# Recorded information
★ ★ ★

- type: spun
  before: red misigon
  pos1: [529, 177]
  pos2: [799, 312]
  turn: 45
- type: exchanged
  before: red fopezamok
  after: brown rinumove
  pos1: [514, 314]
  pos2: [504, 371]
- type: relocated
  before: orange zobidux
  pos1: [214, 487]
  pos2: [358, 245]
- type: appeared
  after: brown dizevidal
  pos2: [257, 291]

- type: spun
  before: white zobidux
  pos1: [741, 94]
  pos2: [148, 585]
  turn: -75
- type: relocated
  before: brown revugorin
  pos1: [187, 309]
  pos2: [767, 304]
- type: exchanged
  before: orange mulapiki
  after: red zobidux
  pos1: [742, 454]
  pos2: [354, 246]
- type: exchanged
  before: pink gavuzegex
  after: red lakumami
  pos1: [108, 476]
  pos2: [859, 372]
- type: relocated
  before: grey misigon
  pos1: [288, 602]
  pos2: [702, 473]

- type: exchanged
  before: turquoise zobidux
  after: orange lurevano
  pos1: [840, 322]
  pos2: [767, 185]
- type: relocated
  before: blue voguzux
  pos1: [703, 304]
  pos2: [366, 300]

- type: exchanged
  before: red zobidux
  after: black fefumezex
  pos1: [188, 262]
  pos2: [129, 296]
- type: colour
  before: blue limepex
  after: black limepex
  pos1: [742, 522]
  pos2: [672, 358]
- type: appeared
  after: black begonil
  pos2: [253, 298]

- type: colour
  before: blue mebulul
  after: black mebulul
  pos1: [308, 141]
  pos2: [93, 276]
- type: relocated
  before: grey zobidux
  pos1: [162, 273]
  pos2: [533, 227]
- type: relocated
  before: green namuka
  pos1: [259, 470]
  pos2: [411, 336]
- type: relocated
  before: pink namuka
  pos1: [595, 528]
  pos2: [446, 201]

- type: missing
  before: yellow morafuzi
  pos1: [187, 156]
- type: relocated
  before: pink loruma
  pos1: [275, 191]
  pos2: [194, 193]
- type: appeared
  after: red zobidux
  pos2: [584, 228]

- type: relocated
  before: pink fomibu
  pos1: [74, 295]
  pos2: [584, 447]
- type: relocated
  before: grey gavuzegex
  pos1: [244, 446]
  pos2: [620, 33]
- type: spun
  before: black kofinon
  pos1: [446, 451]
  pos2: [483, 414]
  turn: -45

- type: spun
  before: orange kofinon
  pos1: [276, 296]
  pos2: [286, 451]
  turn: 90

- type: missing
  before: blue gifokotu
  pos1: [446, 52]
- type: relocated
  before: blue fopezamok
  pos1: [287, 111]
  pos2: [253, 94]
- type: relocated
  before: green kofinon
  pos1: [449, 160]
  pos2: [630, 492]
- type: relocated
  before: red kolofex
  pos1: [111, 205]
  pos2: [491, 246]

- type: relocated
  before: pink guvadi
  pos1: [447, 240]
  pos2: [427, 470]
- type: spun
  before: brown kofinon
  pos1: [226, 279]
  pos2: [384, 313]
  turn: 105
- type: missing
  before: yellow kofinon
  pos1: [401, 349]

★ ★ ★

# Action item
Print exactly the lines above, between the one holding "before: red fopezamok" and the one holding "after: brown dizevidal", inclusive, and nothing besides.

# Solution to this exercise
  before: red fopezamok
  after: brown rinumove
  pos1: [514, 314]
  pos2: [504, 371]
- type: relocated
  before: orange zobidux
  pos1: [214, 487]
  pos2: [358, 245]
- type: appeared
  after: brown dizevidal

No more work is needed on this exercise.